Copy each line below holding "down".
═════ DATA RECORDS ═════
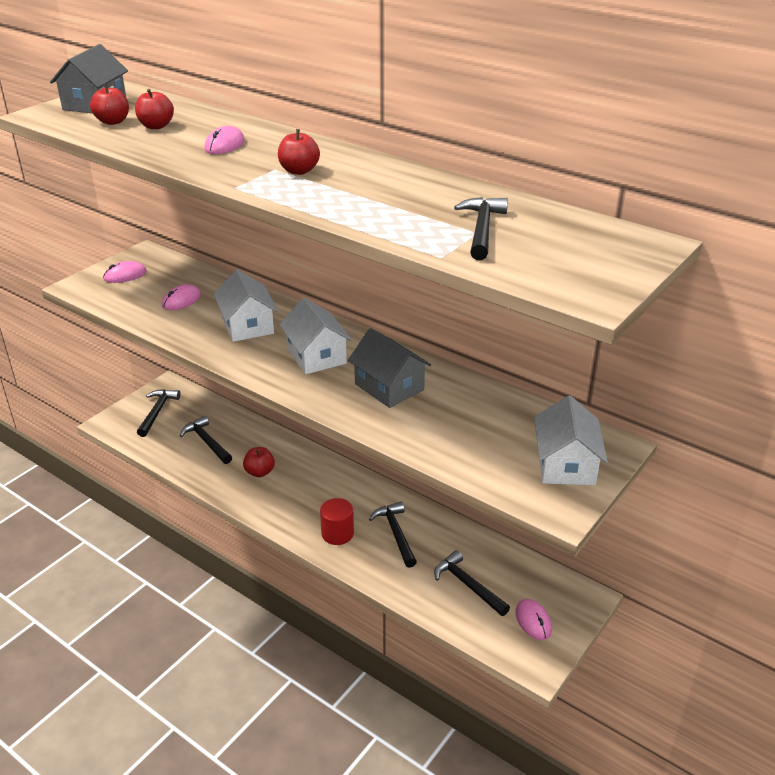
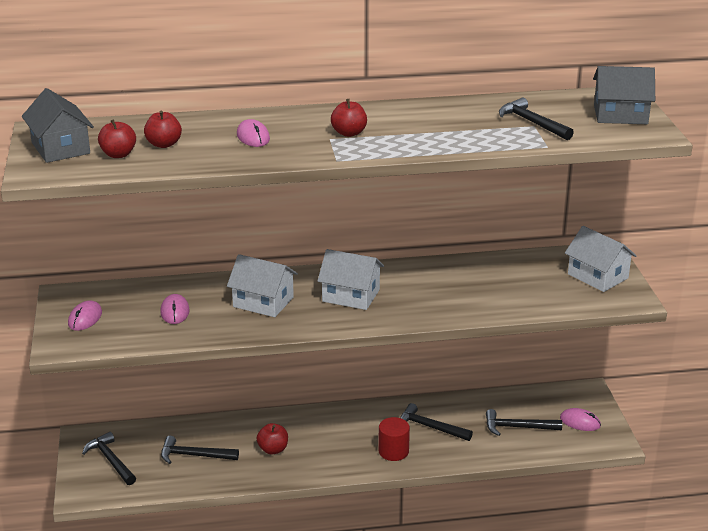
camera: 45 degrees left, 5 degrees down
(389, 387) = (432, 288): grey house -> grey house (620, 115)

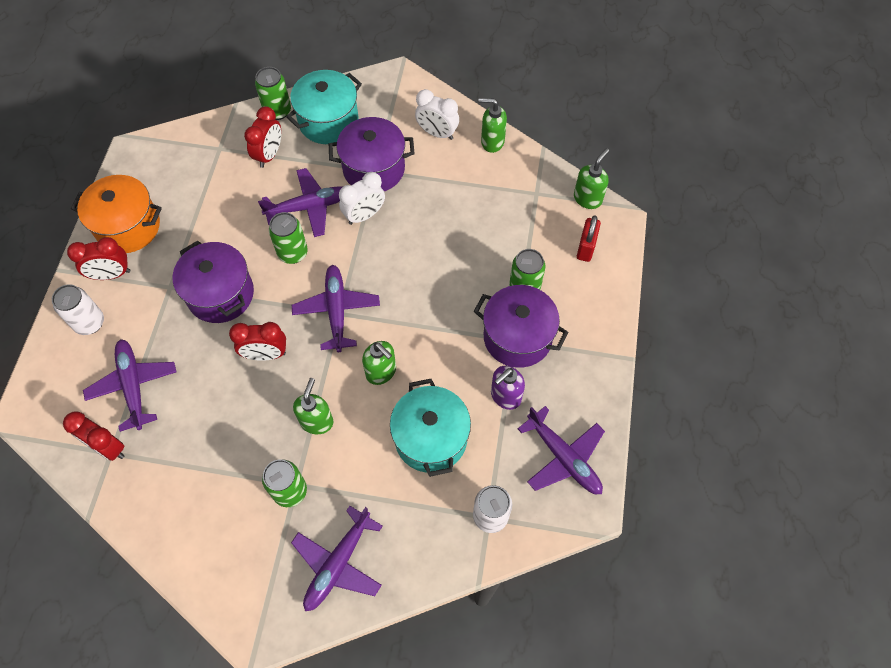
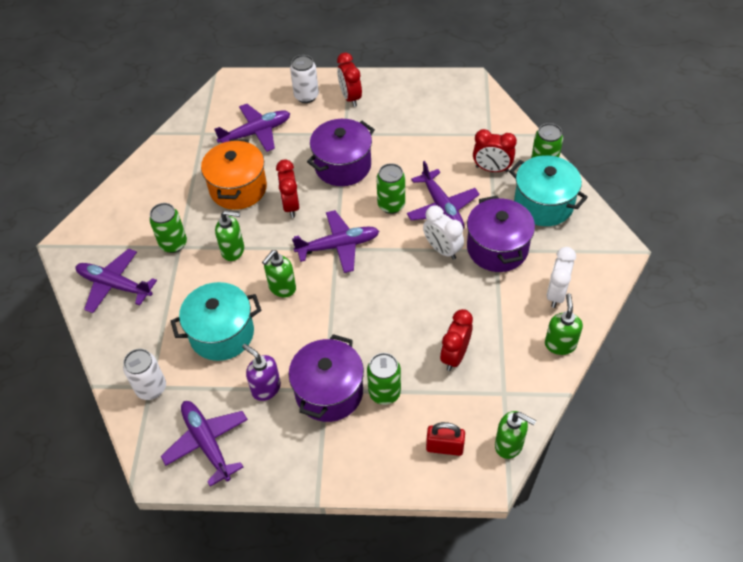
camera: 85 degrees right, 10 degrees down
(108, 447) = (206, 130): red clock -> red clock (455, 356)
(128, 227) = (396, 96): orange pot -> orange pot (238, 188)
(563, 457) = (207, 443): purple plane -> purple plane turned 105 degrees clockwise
═════
YOUR SOLUTION -
camera: 45 degrees left, 5 degrees down
camera: 85 degrees right, 10 degrees down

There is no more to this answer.